Copy only this range: the line with "Mask stroma. Wrap" through the final line of the material, inclusive at both ends.

* * * * *

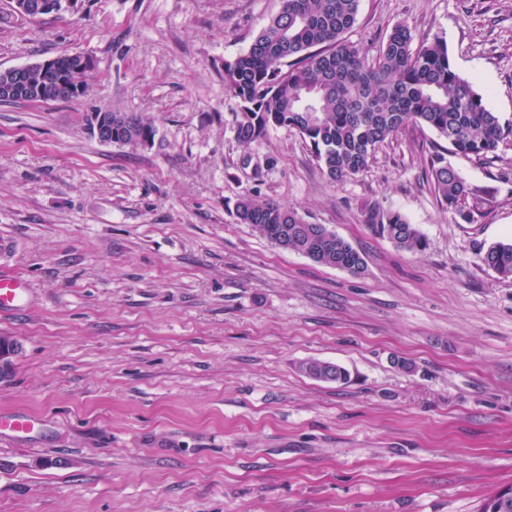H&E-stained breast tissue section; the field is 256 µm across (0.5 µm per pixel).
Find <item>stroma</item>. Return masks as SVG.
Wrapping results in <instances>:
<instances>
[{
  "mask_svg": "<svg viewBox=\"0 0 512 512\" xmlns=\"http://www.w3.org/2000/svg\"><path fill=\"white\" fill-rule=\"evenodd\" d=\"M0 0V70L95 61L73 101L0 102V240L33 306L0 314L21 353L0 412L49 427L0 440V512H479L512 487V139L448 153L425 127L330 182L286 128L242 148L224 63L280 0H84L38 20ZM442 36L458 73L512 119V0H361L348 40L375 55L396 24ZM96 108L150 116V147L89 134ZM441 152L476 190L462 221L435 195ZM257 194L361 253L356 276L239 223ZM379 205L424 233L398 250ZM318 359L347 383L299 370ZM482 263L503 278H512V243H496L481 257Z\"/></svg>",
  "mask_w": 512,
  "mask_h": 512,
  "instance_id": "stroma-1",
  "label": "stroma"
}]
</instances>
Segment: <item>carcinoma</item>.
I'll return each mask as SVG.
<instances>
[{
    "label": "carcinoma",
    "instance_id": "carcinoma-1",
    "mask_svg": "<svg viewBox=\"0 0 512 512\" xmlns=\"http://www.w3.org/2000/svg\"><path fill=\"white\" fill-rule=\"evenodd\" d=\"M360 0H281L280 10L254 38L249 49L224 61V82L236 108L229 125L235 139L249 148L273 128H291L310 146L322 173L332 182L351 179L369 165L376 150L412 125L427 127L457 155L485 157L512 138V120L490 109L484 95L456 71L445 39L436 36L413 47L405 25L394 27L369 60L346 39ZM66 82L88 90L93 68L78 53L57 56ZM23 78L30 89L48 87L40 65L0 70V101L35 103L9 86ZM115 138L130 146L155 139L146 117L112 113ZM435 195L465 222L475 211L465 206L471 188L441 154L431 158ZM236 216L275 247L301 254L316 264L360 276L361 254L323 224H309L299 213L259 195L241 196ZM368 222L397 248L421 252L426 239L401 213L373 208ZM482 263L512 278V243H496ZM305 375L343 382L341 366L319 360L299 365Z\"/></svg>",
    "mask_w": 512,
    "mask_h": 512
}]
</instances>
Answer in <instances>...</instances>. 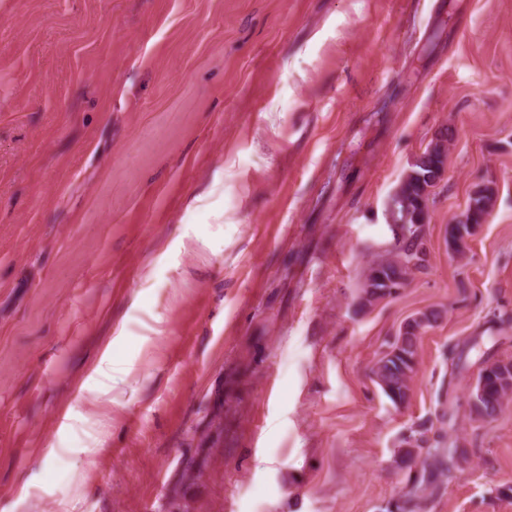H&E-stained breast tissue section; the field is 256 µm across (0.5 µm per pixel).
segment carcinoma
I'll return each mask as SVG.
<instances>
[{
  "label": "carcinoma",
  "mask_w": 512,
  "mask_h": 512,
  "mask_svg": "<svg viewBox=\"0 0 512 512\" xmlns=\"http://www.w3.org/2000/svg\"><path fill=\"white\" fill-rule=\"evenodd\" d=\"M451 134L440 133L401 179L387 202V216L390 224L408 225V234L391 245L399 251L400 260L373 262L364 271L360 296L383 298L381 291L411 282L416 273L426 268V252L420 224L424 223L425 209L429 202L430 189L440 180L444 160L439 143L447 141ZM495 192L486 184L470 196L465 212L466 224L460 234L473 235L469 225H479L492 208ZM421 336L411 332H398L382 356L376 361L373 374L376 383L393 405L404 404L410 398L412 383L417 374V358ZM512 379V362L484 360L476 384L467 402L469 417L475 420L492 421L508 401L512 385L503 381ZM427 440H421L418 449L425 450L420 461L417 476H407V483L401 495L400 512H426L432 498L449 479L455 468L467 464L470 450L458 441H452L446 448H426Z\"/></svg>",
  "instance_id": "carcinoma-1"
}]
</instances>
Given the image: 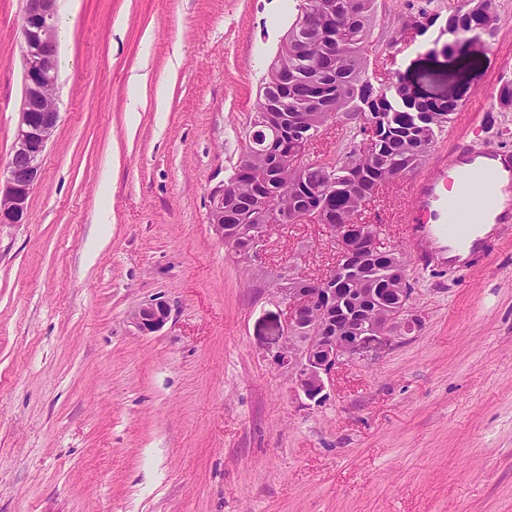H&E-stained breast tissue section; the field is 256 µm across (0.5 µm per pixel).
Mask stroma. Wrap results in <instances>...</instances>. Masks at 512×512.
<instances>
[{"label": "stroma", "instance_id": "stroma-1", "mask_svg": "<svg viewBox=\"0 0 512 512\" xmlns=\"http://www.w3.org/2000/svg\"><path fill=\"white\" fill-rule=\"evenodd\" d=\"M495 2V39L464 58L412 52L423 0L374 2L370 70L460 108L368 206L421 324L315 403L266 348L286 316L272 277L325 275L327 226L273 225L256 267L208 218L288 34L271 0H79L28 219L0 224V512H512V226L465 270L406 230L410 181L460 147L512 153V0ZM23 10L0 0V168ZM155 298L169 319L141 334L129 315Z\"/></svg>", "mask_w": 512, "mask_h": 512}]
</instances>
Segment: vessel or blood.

* * * * *

Solution to the problem >>
Mask stroma. Wrap results in <instances>...</instances>. Masks at 512×512.
<instances>
[{"label": "stroma", "instance_id": "stroma-1", "mask_svg": "<svg viewBox=\"0 0 512 512\" xmlns=\"http://www.w3.org/2000/svg\"><path fill=\"white\" fill-rule=\"evenodd\" d=\"M495 2V39L464 58L412 52L423 0L374 2L370 70L460 108L368 206L421 324L315 403L266 348L286 316L272 277L325 275L327 226L273 225L256 267L208 218L288 34L271 0H79L28 219L0 224V512H512V226L465 270L406 230L410 181L460 147L512 153V0ZM23 10L0 0V168ZM155 298L169 319L141 334L129 315Z\"/></svg>", "mask_w": 512, "mask_h": 512}]
</instances>
Segment: vessel or blood.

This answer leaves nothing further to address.